Pictures should be omitted; restate word for word the lines from the one holding "brown phone [439,187,492,214]" through the last line of the entries below.

Data excerpts
++++

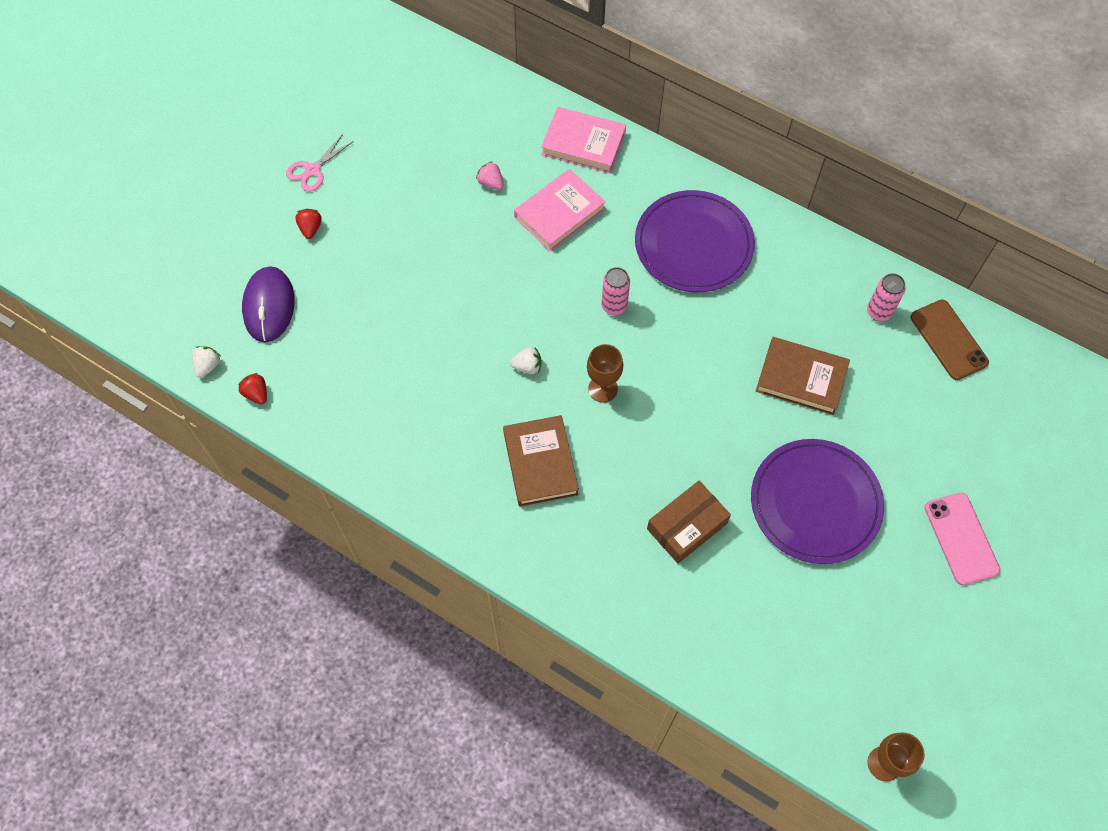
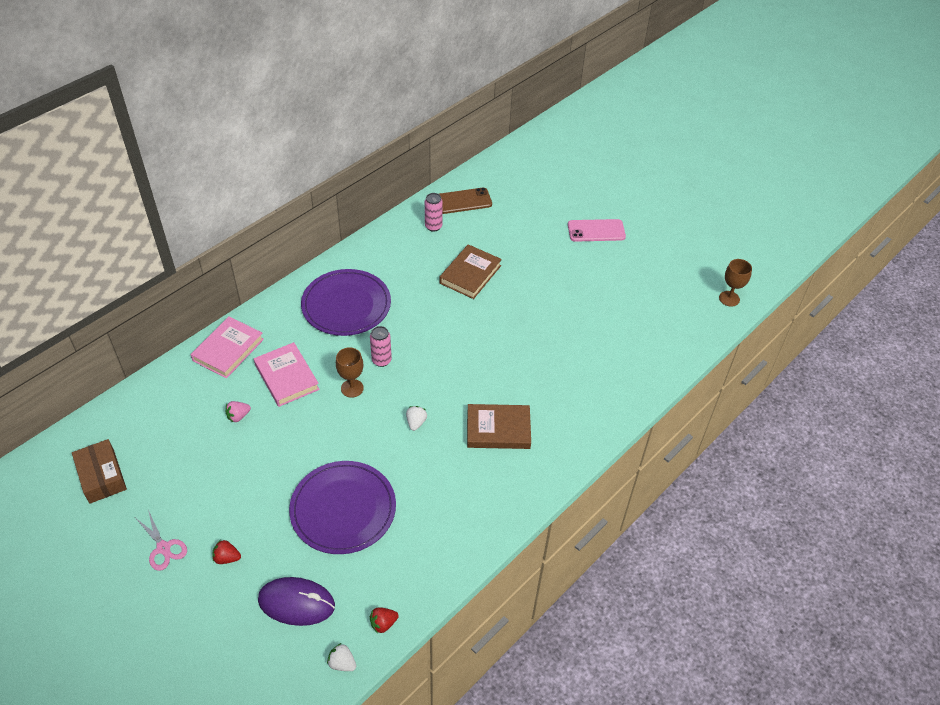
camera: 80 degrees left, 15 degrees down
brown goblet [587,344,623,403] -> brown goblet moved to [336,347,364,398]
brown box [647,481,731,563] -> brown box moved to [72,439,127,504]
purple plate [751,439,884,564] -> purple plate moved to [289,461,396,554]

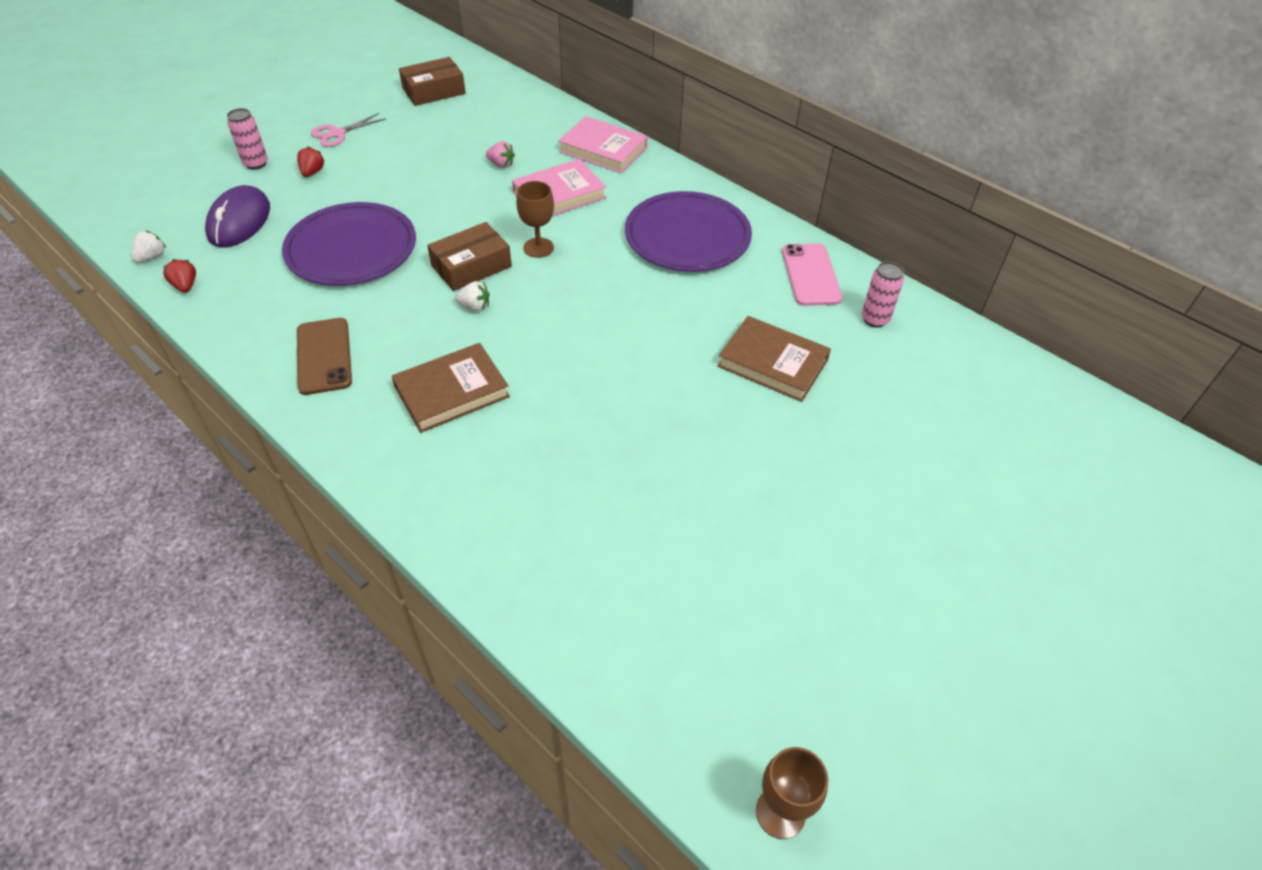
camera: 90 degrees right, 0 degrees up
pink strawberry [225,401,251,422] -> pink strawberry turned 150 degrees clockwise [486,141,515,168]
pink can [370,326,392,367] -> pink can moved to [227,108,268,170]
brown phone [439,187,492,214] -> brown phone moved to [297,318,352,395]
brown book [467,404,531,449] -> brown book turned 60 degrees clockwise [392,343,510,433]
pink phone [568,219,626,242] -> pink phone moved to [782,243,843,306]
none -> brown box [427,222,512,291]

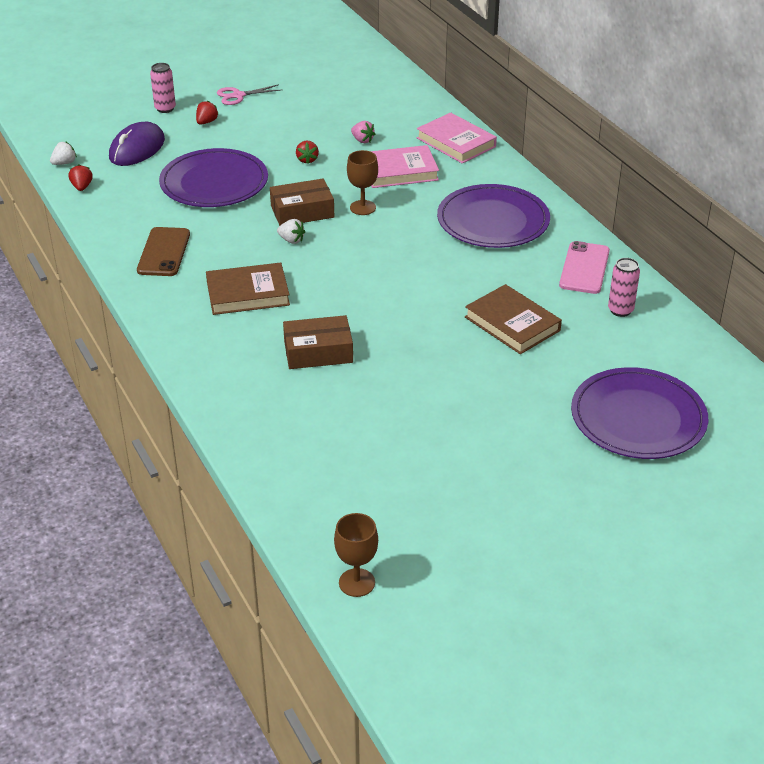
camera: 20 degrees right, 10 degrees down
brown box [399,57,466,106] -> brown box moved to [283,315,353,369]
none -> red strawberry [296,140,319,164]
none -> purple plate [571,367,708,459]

++++

The completed task
brown phone [439,187,492,214] -> brown phone moved to [297,318,352,395]
brown book [467,404,531,449] -> brown book turned 60 degrees clockwise [392,343,510,433]
pink phone [568,219,626,242] -> pink phone moved to [782,243,843,306]
none -> brown box [427,222,512,291]

camera: 20 degrees right, 10 degrees down
brown box [399,57,466,106] -> brown box moved to [283,315,353,369]
none -> red strawberry [296,140,319,164]
none -> purple plate [571,367,708,459]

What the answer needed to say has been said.